### PROBLEM TO SOLVE
Without pictures, output exactly the lines running from the line containing "R7: 1.8k (N003, N006) -> 1.8k (+3V3, N003)" to the end of the listing below.

### GIVEN RECORDS
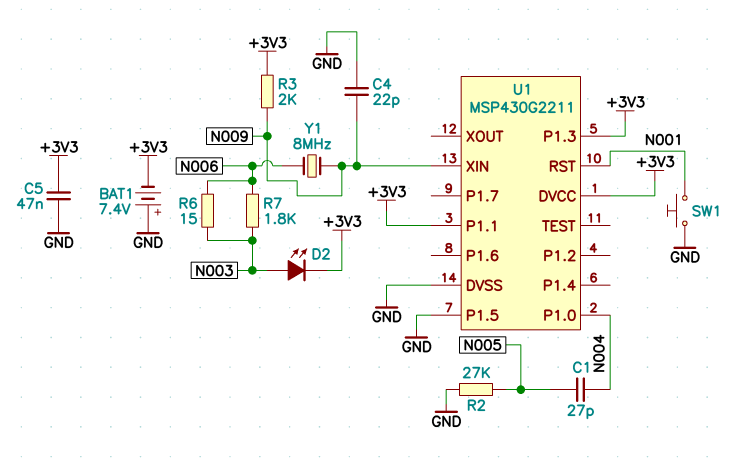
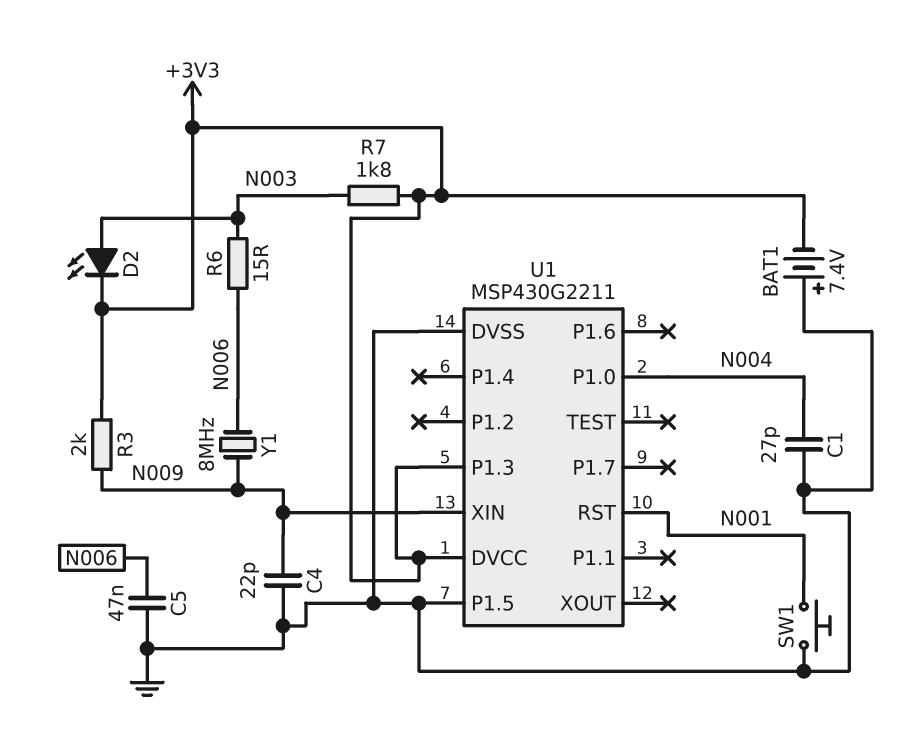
C1: 27pF (N004, N005) -> 27pF (GND, N004)
C5: 47nF (+3V3, GND) -> 47nF (GND, N006)
R2: 27k (GND, N005) -> none
R7: 1.8k (N003, N006) -> 1.8k (+3V3, N003)
U1 pin P1.1: +3V3 -> none

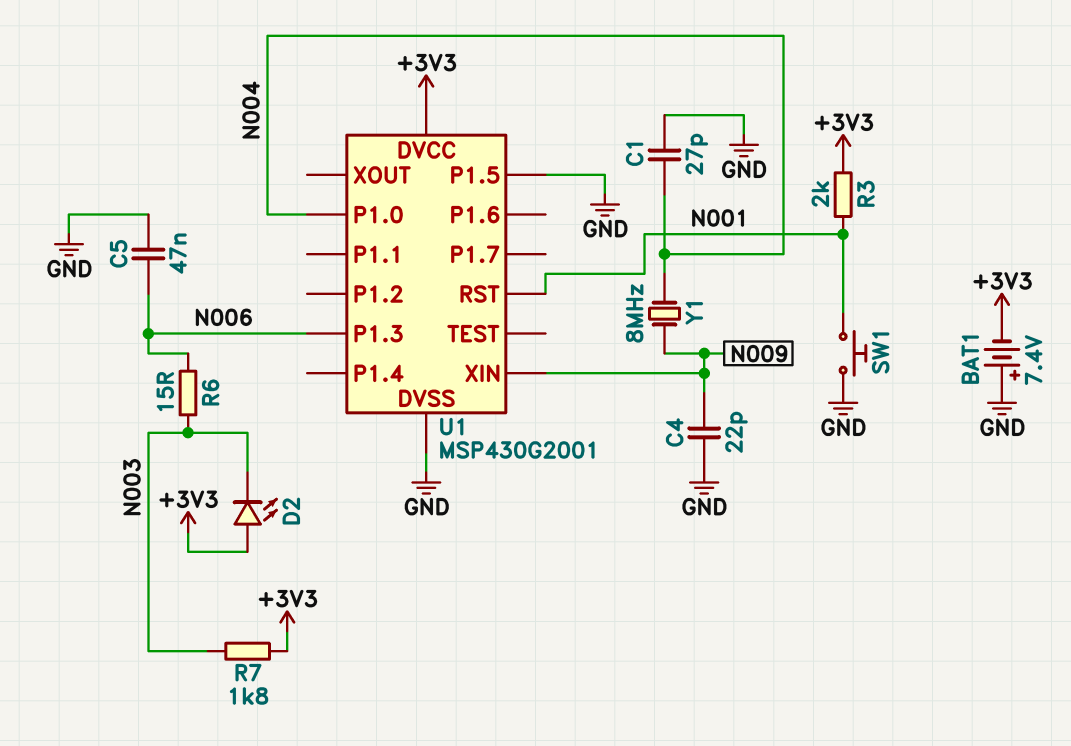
D2: LED (A N003, K +3V3) -> LED (A +3V3, K N003)
R3: 2k (+3V3, N009) -> 2k (+3V3, N001)
U1: MSP430G2211 -> MSP430G2001
U1 pin P1.3: +3V3 -> N006
Y1: 8MHz (N006, N009) -> 8MHz (N004, N009)

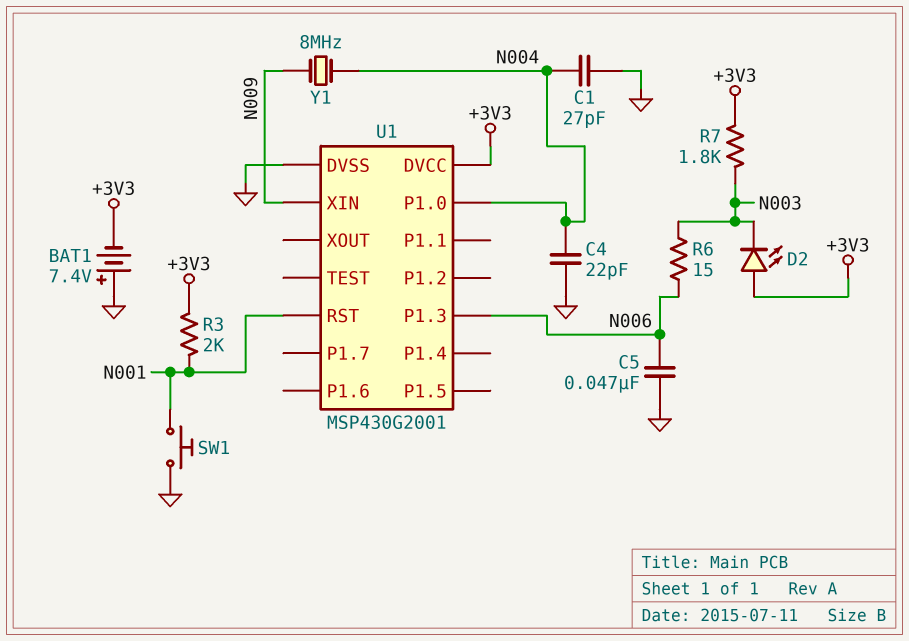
C4: 22pF (GND, N009) -> 22pF (GND, N004)
U1 pin P1.5: GND -> none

### ANSWER SECTION
R7: 1.8k (N003, N006) -> 1.8k (+3V3, N003)
U1 pin P1.1: +3V3 -> none

D2: LED (A N003, K +3V3) -> LED (A +3V3, K N003)
R3: 2k (+3V3, N009) -> 2k (+3V3, N001)
U1: MSP430G2211 -> MSP430G2001
U1 pin P1.3: +3V3 -> N006
Y1: 8MHz (N006, N009) -> 8MHz (N004, N009)

C4: 22pF (GND, N009) -> 22pF (GND, N004)
U1 pin P1.5: GND -> none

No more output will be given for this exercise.